--- GIVEN DATA ---
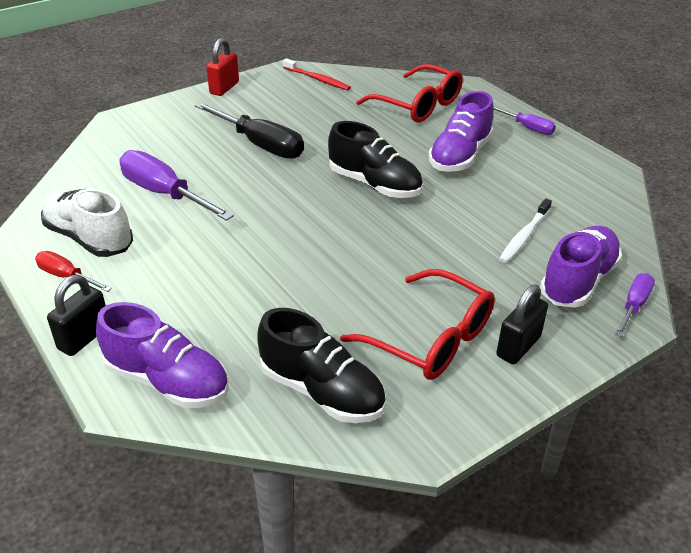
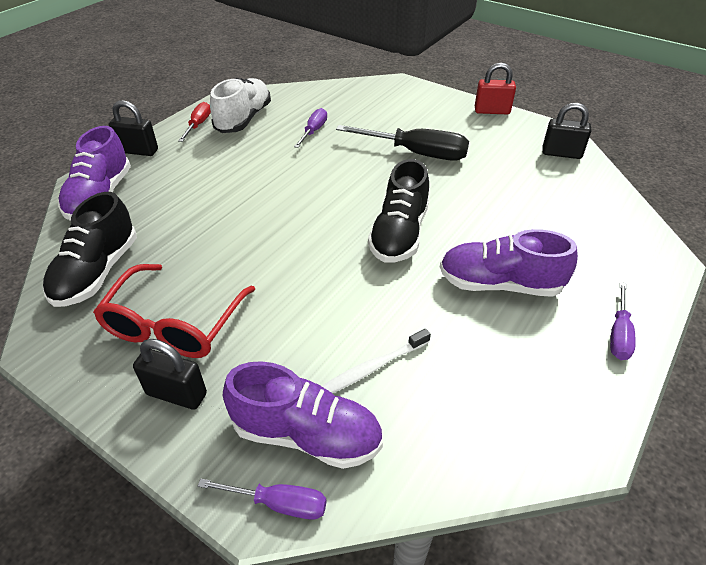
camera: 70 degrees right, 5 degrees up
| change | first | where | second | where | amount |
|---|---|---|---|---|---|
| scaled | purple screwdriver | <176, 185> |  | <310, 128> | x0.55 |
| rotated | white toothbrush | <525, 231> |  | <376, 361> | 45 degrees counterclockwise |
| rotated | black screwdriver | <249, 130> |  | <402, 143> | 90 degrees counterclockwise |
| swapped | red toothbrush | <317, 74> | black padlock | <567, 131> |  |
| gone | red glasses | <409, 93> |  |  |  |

--- EXERCISE INSTRUCTIONS ---
Across the whole listing, show each line where the word "counterclockwise" occurs.

--- TASK ANSWER ---
| rotated | white toothbrush | <525, 231> |  | <376, 361> | 45 degrees counterclockwise |
| rotated | black screwdriver | <249, 130> |  | <402, 143> | 90 degrees counterclockwise |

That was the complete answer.